Task statement: Write out the line with "spun: samolot/pomarańczowy (no." and every later line through the end of the data below, exactly as given, with no pictures in the copy.

Provided records:
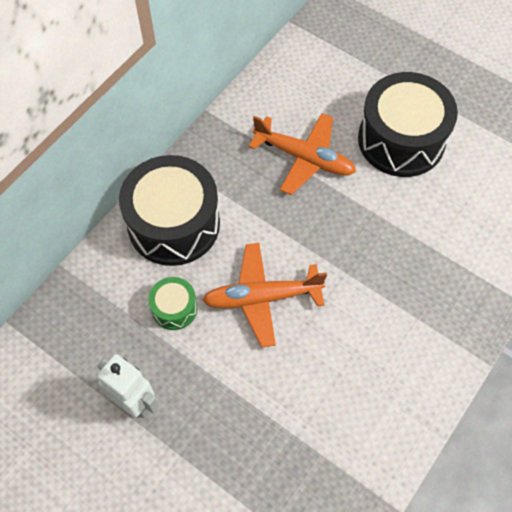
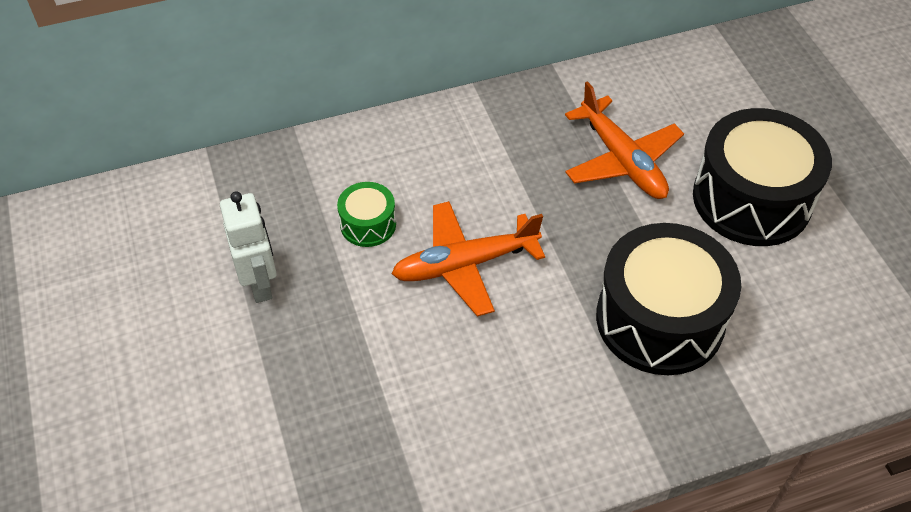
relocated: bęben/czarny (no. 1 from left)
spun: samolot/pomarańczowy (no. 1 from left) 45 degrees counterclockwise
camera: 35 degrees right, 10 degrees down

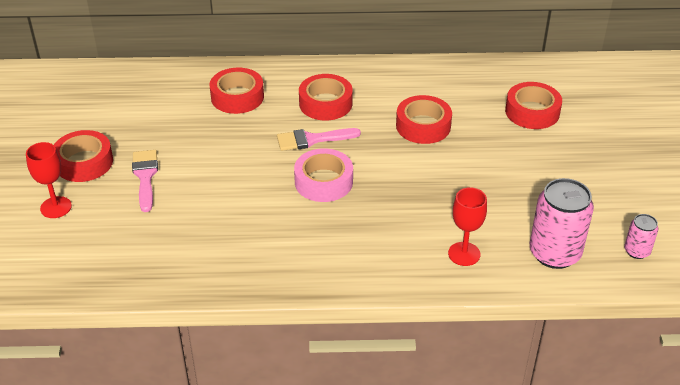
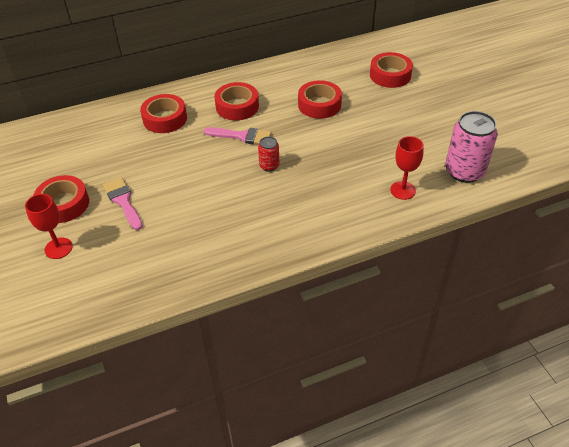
missing: puszka/różowy (no. 2 from left)
exchanged: taśma klejąca/różowy to puszka/czerwony
spun: pędzel/różowy (no. 2 from left) 135 degrees counterclockwise
camera: 20 degrees left, 5 degrees up

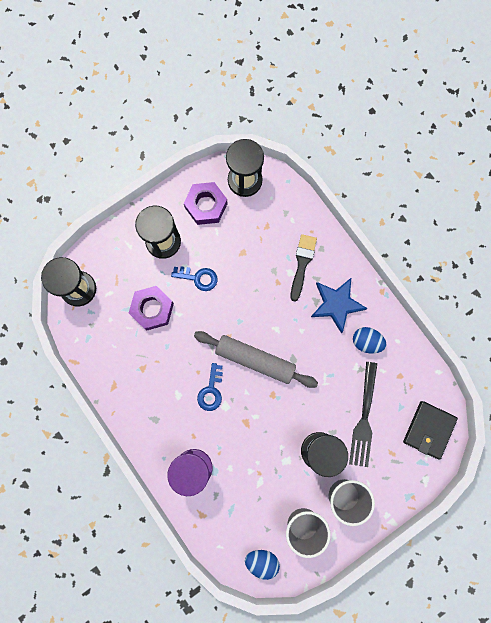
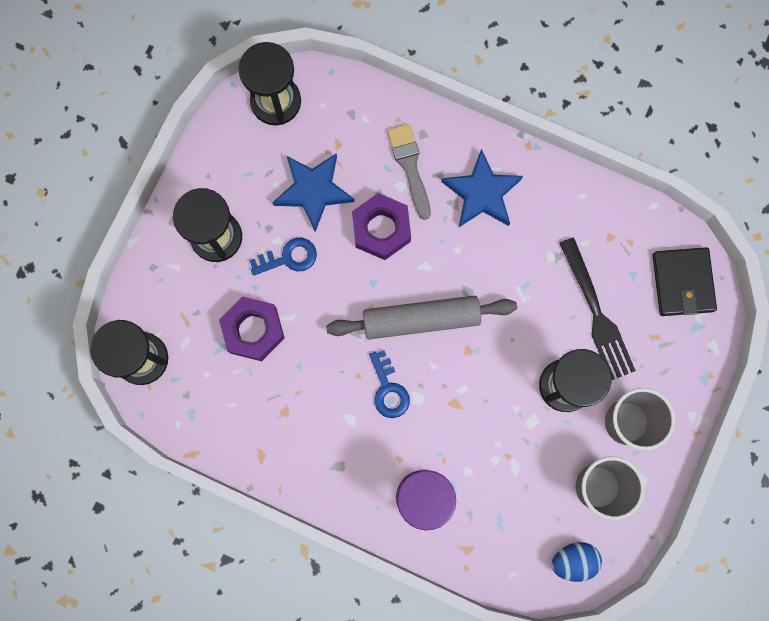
missing: jajko/niebieski (no. 2 from left)
appeared: gwiazda/niebieski (no. 1 from left)
relocated: nakrętka/fioletowy (no. 2 from left)
colour: pędzel/czarny to pędzel/szary
camera: 30 degrees left, 0 degrees up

Answer section:
spun: samolot/pomarańczowy (no. 1 from left) 45 degrees counterclockwise
camera: 35 degrees right, 10 degrees down

missing: puszka/różowy (no. 2 from left)
exchanged: taśma klejąca/różowy to puszka/czerwony
spun: pędzel/różowy (no. 2 from left) 135 degrees counterclockwise
camera: 20 degrees left, 5 degrees up

missing: jajko/niebieski (no. 2 from left)
appeared: gwiazda/niebieski (no. 1 from left)
relocated: nakrętka/fioletowy (no. 2 from left)
colour: pędzel/czarny to pędzel/szary
camera: 30 degrees left, 0 degrees up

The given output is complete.